=== EXERCISE BRIEF ===
Before copying, set the images aside; then transcribe every entry below exactly.

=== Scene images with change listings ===
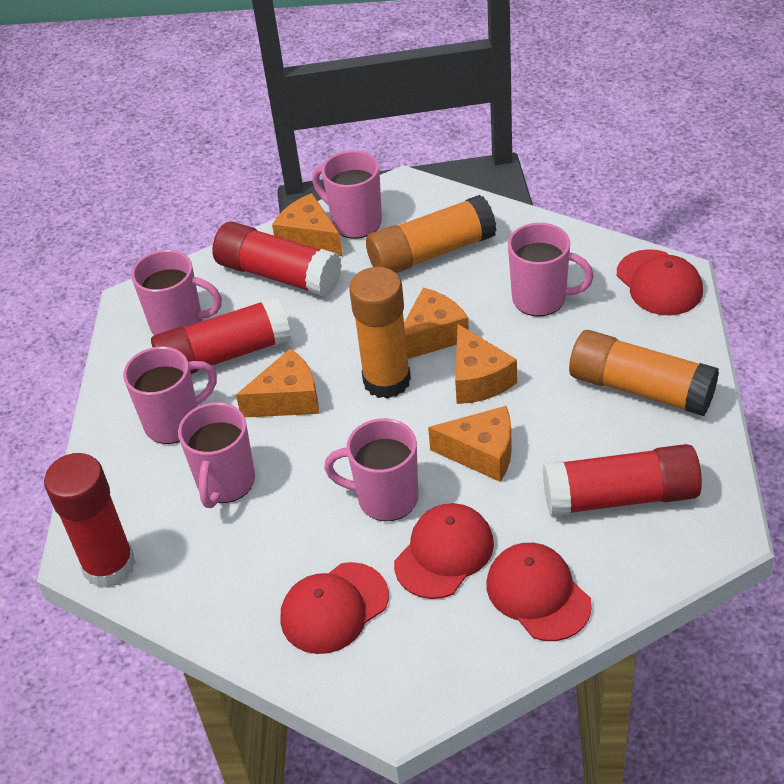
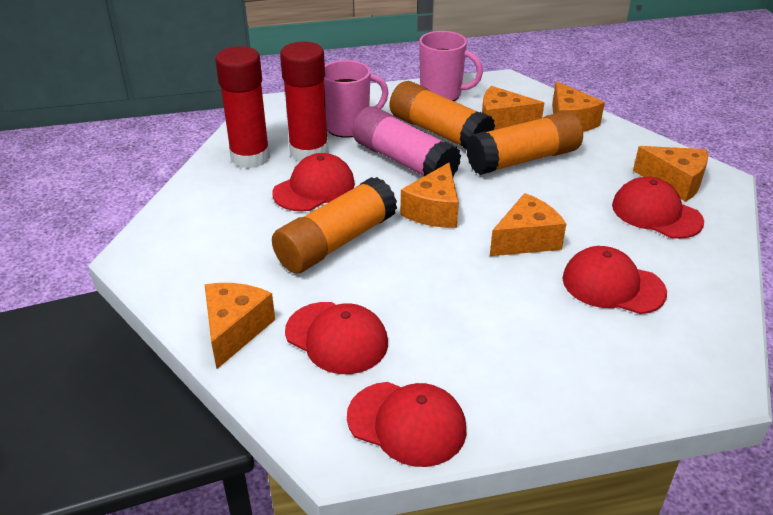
orange cheese: 5 -> 6
pink glue stick: 0 -> 1
pink mug: 6 -> 2
red cap: 4 -> 5
red glue stick: 4 -> 2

=== YOUR SOLUTION ===
orange cheese: 5 -> 6
pink glue stick: 0 -> 1
pink mug: 6 -> 2
red cap: 4 -> 5
red glue stick: 4 -> 2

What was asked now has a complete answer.